___ Data supplied

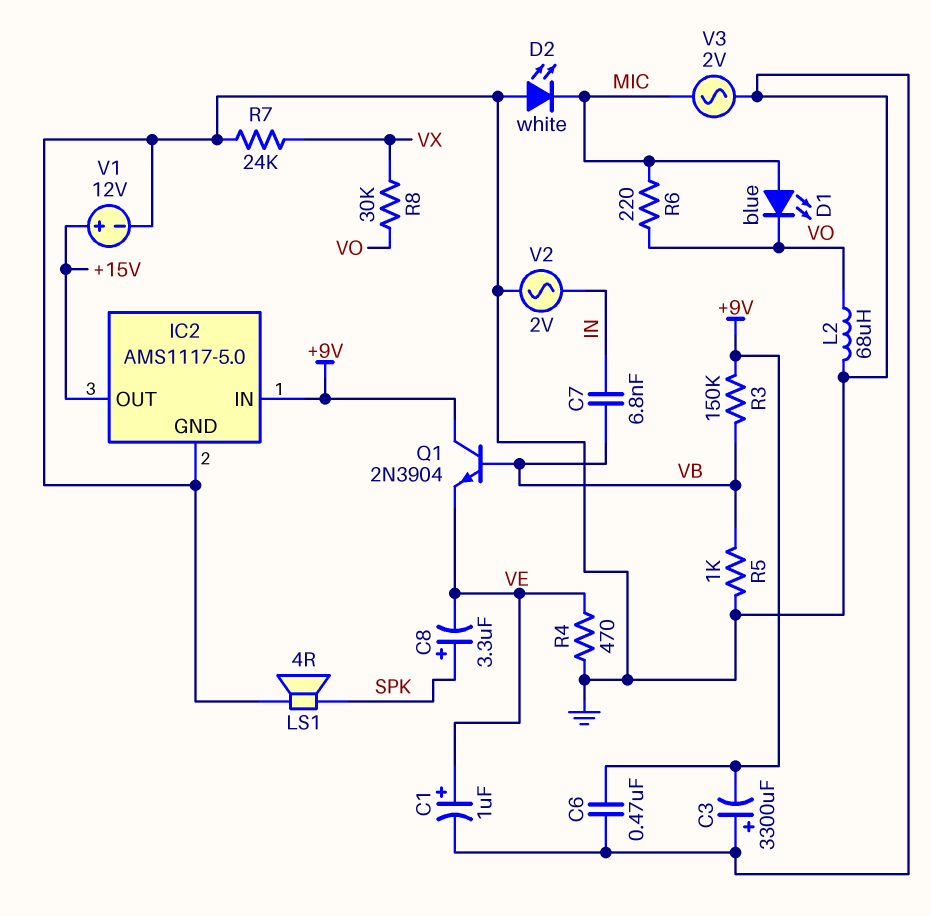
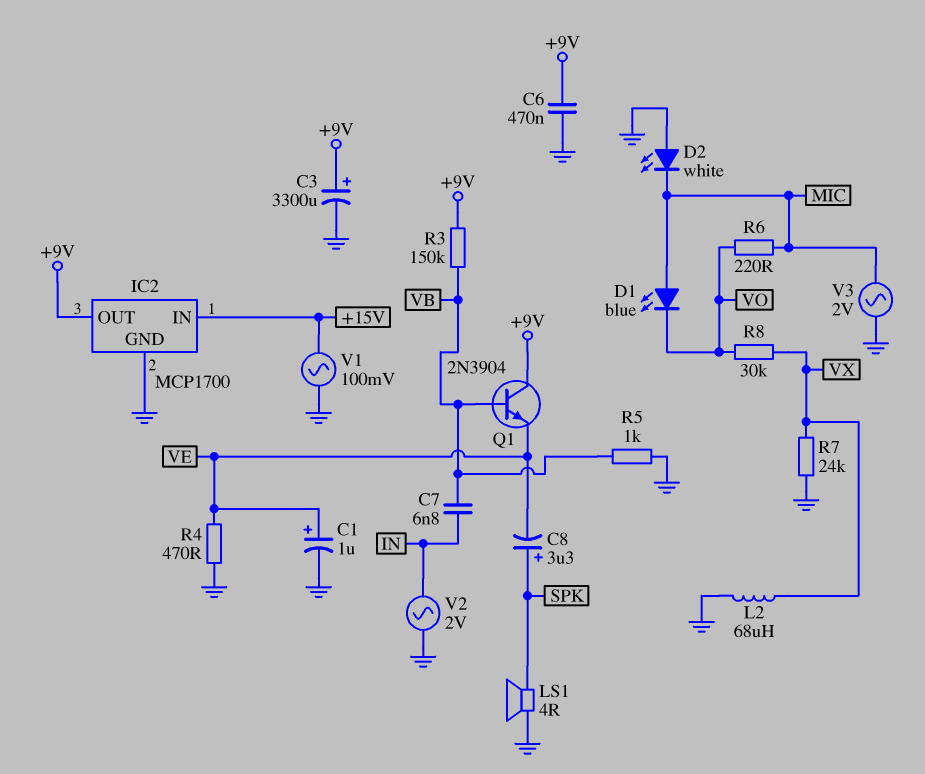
C3: 3300uF (plus GND, minus +9V) -> 3300uF (plus +9V, minus GND)
IC2: AMS1117-5.0 -> MCP1700
IC2 pin IN: +9V -> +15V
IC2 pin OUT: +15V -> +9V
L2: 68uH (GND, VO) -> 68uH (GND, VX)
V1: 12V (plus +15V, minus GND) -> AC 100mV (+15V, GND)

______

## Task brief
When you give the entries again, keep them exact and omit any picture they contain.

## Result
C3: 3300uF (plus GND, minus +9V) -> 3300uF (plus +9V, minus GND)
IC2: AMS1117-5.0 -> MCP1700
IC2 pin IN: +9V -> +15V
IC2 pin OUT: +15V -> +9V
L2: 68uH (GND, VO) -> 68uH (GND, VX)
V1: 12V (plus +15V, minus GND) -> AC 100mV (+15V, GND)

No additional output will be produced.